Source data START

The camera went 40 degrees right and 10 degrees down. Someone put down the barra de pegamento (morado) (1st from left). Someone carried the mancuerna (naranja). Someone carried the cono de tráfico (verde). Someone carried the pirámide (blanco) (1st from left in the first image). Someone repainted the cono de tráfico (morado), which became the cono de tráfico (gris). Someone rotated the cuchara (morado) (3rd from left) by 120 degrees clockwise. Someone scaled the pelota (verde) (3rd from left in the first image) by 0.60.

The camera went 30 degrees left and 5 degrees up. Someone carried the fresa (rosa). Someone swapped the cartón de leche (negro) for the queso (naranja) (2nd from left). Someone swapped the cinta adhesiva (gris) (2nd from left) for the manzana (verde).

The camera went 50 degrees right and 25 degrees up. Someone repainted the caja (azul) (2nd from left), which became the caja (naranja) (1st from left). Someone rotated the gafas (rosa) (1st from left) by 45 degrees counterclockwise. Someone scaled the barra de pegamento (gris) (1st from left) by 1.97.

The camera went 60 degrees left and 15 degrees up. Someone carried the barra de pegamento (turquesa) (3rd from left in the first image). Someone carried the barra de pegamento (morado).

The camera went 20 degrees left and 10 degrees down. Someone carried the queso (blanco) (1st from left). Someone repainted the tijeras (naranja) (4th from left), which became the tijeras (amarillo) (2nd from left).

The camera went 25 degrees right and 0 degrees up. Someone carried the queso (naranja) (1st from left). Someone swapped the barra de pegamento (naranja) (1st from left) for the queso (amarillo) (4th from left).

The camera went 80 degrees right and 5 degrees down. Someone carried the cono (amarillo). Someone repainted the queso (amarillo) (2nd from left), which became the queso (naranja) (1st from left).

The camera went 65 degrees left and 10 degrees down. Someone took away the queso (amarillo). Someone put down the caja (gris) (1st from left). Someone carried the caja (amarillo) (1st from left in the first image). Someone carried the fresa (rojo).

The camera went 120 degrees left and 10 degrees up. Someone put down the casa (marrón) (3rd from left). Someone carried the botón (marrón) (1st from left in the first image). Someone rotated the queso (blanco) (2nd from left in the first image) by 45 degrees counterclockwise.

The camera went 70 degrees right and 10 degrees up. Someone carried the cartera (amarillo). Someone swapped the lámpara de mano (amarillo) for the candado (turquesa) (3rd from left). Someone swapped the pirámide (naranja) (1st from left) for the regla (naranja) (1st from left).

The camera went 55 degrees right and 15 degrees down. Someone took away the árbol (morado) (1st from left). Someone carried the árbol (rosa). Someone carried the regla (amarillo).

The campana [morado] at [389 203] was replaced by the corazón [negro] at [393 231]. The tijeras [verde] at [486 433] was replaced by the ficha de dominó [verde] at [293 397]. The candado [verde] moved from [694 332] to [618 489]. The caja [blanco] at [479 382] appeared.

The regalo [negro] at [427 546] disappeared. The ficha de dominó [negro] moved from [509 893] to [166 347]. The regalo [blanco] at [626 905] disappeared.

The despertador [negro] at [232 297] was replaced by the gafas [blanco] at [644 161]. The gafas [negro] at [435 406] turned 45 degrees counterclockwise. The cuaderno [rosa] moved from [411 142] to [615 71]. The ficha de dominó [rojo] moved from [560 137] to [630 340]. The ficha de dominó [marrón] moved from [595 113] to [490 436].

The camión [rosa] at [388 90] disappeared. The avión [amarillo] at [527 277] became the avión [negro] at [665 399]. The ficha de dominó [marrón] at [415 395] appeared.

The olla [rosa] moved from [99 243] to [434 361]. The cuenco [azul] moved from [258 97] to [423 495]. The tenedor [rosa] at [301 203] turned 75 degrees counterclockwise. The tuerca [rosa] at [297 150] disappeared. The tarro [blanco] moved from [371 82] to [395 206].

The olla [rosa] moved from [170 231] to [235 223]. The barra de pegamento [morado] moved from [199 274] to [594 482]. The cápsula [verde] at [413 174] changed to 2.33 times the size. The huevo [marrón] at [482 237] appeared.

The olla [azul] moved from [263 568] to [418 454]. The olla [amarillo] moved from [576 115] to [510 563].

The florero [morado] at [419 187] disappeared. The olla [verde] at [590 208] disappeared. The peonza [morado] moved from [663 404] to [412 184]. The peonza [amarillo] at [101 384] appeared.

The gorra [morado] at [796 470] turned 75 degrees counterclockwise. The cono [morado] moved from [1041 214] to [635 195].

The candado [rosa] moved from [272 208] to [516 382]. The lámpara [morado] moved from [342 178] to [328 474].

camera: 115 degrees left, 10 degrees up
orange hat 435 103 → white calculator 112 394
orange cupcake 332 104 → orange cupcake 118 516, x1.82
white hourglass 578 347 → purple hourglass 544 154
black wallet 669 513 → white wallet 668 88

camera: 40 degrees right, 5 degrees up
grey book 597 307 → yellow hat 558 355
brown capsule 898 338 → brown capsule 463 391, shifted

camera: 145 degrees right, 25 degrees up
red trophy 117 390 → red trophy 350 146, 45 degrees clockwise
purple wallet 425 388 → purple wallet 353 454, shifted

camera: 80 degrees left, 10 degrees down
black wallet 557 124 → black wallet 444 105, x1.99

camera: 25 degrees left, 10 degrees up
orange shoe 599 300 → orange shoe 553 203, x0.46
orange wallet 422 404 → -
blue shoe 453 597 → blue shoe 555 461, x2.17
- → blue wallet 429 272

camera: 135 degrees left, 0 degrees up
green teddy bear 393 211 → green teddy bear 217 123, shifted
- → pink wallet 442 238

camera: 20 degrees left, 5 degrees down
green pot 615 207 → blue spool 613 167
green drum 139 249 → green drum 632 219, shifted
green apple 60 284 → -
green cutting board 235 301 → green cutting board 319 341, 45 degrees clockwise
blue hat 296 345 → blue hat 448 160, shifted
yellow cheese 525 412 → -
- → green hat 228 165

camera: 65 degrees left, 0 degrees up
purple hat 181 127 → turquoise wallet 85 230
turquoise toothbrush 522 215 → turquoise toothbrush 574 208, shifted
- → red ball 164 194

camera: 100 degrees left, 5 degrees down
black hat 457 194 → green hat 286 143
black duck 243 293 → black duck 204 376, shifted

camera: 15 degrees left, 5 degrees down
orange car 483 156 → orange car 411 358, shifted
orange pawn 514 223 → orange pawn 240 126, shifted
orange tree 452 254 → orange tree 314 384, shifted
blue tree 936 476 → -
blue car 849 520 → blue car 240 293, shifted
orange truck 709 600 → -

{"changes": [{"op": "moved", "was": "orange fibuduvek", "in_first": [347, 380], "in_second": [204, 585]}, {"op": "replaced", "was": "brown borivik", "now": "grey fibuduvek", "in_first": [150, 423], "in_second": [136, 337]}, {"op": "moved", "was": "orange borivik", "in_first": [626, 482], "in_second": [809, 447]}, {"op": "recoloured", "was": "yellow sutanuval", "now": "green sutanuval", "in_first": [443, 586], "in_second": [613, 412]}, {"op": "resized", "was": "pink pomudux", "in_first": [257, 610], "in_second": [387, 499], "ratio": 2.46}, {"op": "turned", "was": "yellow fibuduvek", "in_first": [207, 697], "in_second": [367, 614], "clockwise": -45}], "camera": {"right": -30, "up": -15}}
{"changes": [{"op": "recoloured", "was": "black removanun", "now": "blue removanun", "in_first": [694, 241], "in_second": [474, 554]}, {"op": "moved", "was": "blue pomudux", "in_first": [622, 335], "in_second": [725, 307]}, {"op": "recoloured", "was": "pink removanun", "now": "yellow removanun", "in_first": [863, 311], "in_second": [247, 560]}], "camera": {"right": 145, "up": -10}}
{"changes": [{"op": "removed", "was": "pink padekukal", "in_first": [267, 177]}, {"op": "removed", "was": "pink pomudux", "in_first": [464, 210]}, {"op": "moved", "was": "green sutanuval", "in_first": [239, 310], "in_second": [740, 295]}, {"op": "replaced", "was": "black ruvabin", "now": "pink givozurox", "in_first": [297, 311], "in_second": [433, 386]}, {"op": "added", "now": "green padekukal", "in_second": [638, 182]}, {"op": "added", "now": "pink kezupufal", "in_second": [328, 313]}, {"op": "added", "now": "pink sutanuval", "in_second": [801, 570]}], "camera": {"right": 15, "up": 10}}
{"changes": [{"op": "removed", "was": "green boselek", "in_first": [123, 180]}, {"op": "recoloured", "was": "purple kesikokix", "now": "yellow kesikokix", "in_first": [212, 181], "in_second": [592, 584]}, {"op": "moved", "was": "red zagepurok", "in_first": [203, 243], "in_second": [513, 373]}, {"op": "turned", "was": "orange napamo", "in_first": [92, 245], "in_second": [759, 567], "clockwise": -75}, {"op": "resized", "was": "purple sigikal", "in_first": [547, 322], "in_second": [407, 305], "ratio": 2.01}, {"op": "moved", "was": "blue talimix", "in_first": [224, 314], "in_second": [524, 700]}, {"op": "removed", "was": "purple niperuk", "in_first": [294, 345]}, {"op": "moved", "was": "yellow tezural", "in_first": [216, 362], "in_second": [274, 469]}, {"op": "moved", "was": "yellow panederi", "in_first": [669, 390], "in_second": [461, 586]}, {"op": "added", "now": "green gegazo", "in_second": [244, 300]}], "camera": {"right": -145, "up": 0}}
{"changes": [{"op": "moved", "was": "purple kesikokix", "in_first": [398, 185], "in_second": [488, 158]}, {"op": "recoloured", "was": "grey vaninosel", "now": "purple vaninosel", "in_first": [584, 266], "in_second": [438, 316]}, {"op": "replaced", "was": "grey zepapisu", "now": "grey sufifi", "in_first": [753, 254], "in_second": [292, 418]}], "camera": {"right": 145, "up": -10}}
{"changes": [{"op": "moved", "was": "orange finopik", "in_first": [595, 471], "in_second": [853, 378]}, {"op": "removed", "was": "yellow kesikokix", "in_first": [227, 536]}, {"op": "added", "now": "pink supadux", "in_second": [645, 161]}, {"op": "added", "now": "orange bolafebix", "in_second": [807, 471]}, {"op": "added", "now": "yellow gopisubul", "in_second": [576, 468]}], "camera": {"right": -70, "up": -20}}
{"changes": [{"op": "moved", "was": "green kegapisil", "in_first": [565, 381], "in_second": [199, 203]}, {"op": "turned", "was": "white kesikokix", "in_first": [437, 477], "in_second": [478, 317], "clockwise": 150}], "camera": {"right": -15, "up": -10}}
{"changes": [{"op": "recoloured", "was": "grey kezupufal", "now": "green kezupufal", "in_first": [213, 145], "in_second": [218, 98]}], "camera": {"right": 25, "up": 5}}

Source data END

[Task prompt]: Starting with the line that holds "camera: 115 degrees left, 10 degrees up" and ending with the line that holds "white hourglass 578", retype every line in the data above exactly, and nothing else.

[Answer to the problem]:
camera: 115 degrees left, 10 degrees up
orange hat 435 103 → white calculator 112 394
orange cupcake 332 104 → orange cupcake 118 516, x1.82
white hourglass 578 347 → purple hourglass 544 154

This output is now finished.